▸ **HOW TO COMPLETE THIS TASK**: Word for word, set down every line of the entries below from the line with "pink brick B3" to the line with "red brick F4:F5", including both, and no other line.

▸ **RECORDS PROVIDED**:

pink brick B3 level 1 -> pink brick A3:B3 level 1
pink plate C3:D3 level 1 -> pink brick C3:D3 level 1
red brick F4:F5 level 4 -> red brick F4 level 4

---

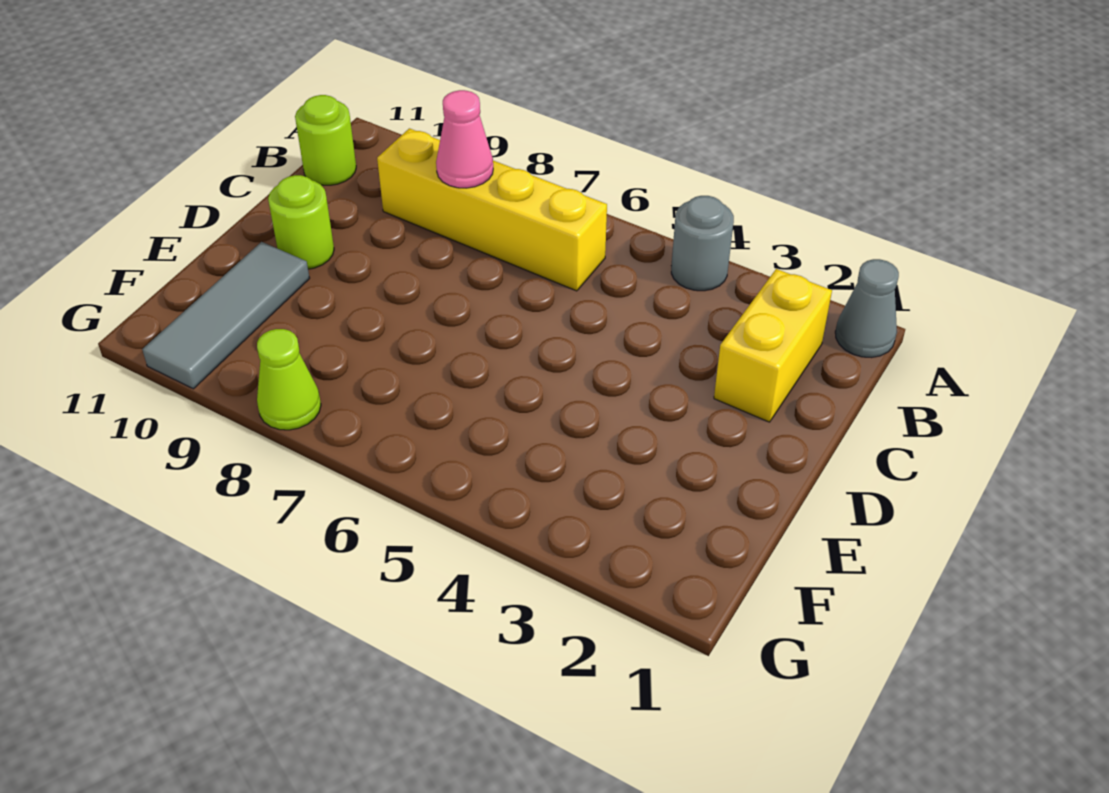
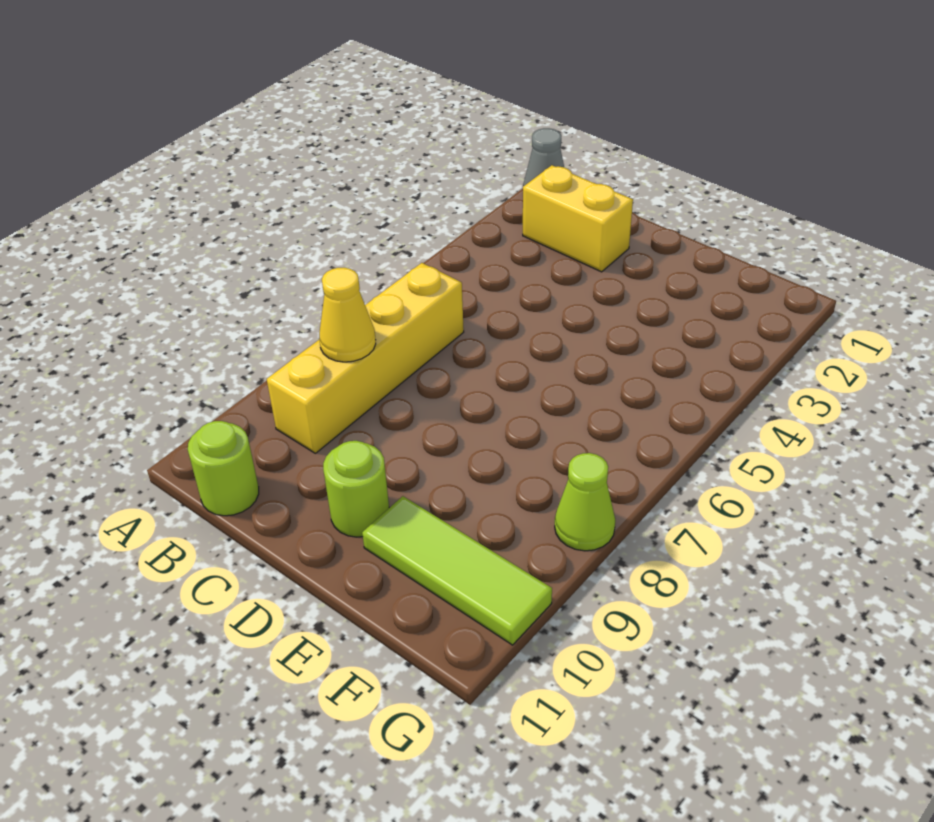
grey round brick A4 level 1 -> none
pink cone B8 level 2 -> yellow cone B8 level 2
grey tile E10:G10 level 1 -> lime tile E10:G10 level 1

==

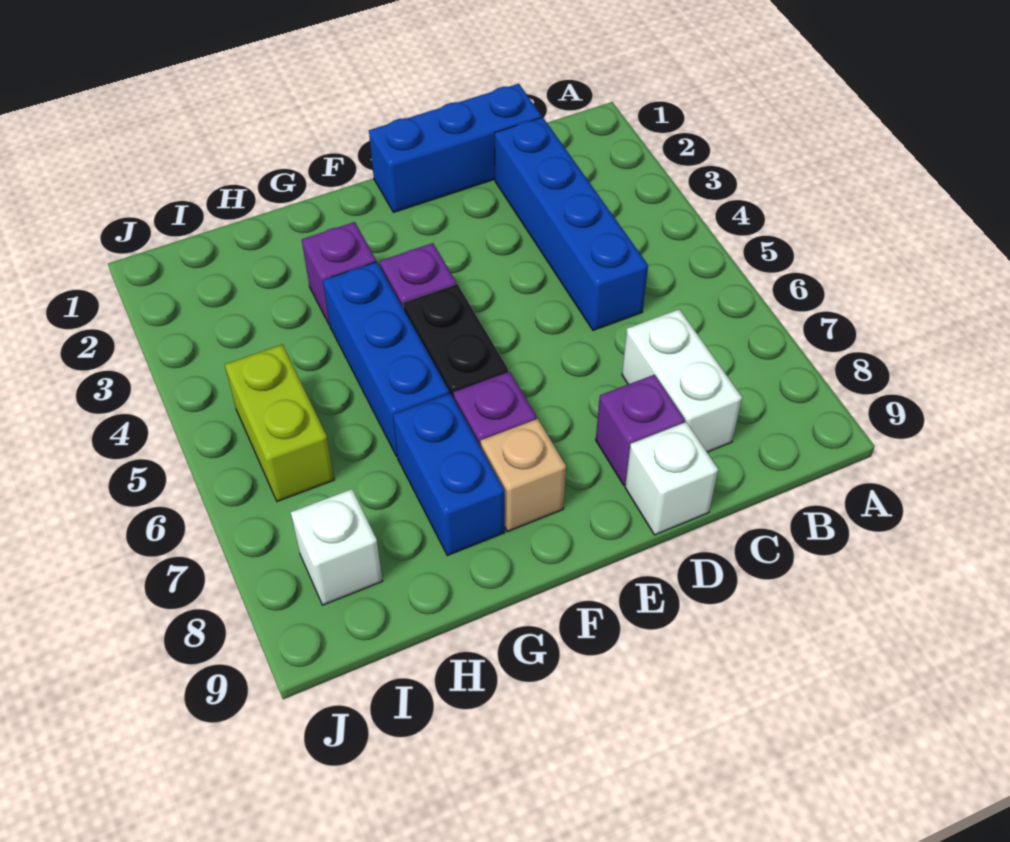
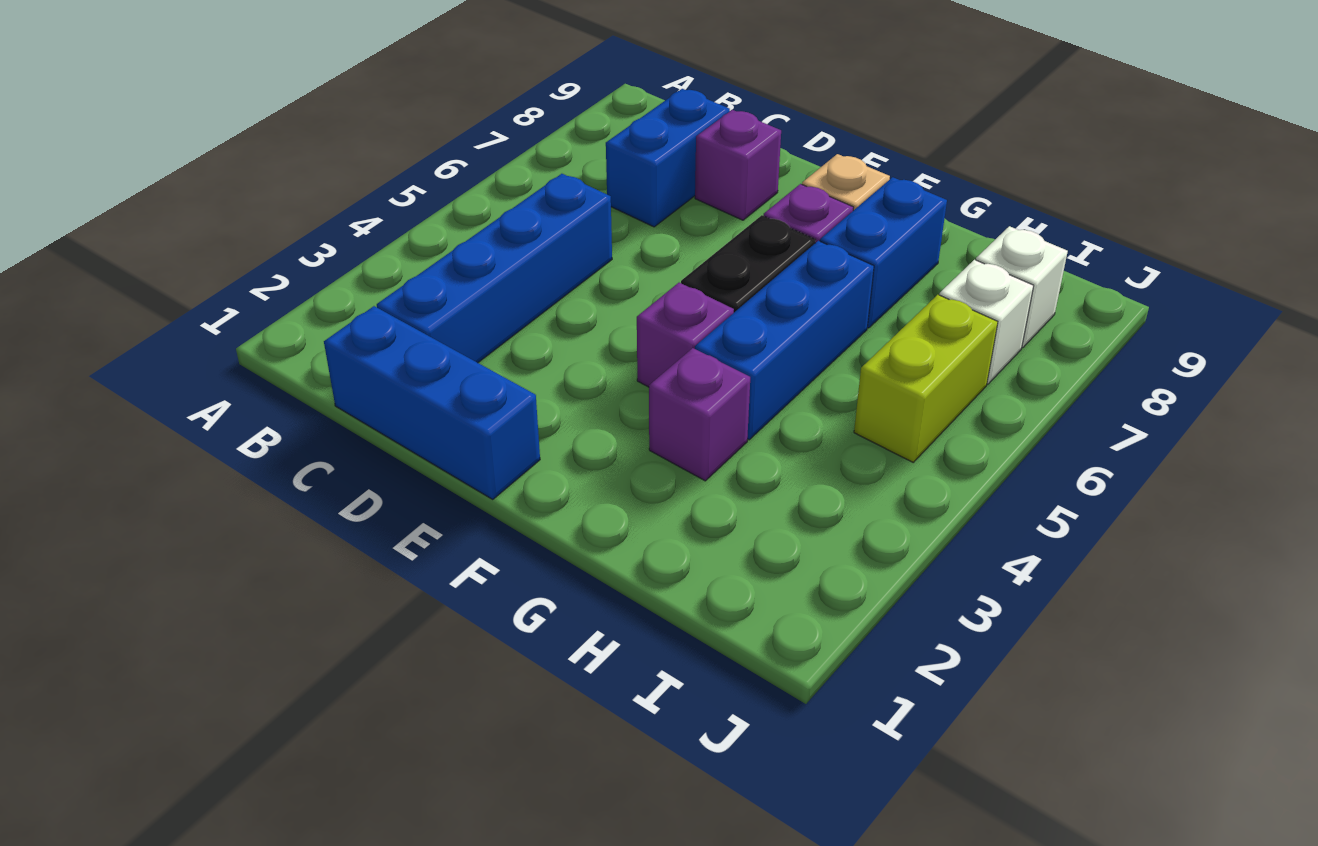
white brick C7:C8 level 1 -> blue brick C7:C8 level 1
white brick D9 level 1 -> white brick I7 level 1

▸ **TASK OUTPUT**:
pink brick B3 level 1 -> pink brick A3:B3 level 1
pink plate C3:D3 level 1 -> pink brick C3:D3 level 1
red brick F4:F5 level 4 -> red brick F4 level 4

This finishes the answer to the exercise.